- _Aim of the exercise_
Find the line holding "C1: 3.3uF (0V, VBUS) -> none" in the entries below. Give it again exactly, along with every line after it up to and including the line holding "F1: 5A (JACK, VBUS) -> 3A (JACK, VBUS)".

- _Exercise input_
....

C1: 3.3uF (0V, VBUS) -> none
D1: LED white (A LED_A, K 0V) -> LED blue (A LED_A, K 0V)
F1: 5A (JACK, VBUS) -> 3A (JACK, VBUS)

....

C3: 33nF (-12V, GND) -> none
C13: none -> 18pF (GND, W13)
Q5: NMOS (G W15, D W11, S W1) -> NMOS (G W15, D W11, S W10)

....

- _Exercise answer_
C1: 3.3uF (0V, VBUS) -> none
D1: LED white (A LED_A, K 0V) -> LED blue (A LED_A, K 0V)
F1: 5A (JACK, VBUS) -> 3A (JACK, VBUS)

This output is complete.